Aim of the exercise. Would you please copy the entries exactly, leaving every picture aside?

(Frame-by-frame shape edits)
◆ ◆ ◆ ◆ ◆ ◆ ◆

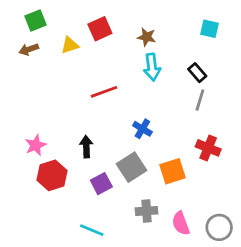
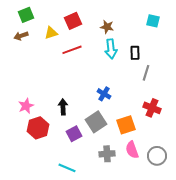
black rectangle: (197, 73) -> (135, 53), moved, turned 40
red line: (104, 92) -> (72, 50), moved
pink semicircle: (181, 223) -> (132, 150), moved
gray circle: (219, 227) -> (157, 156), moved

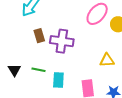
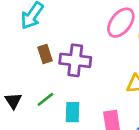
green line: (38, 70) -> (45, 99), turned -48

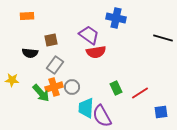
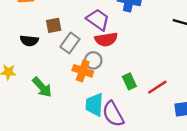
gray rectangle: (55, 65) -> (70, 43), moved
orange cross: (54, 87) -> (83, 71), moved, turned 36
gray circle: (72, 87) -> (93, 60), moved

◆ ◆ ◆ ◆ ◆ ◆ ◆

Reply.
black rectangle: (197, 73) -> (135, 53), moved, turned 40
red line: (104, 92) -> (72, 50), moved
pink semicircle: (181, 223) -> (132, 150), moved
gray circle: (219, 227) -> (157, 156), moved

green line: (38, 70) -> (45, 99), turned -48

gray rectangle: (55, 65) -> (70, 43), moved
orange cross: (54, 87) -> (83, 71), moved, turned 36
gray circle: (72, 87) -> (93, 60), moved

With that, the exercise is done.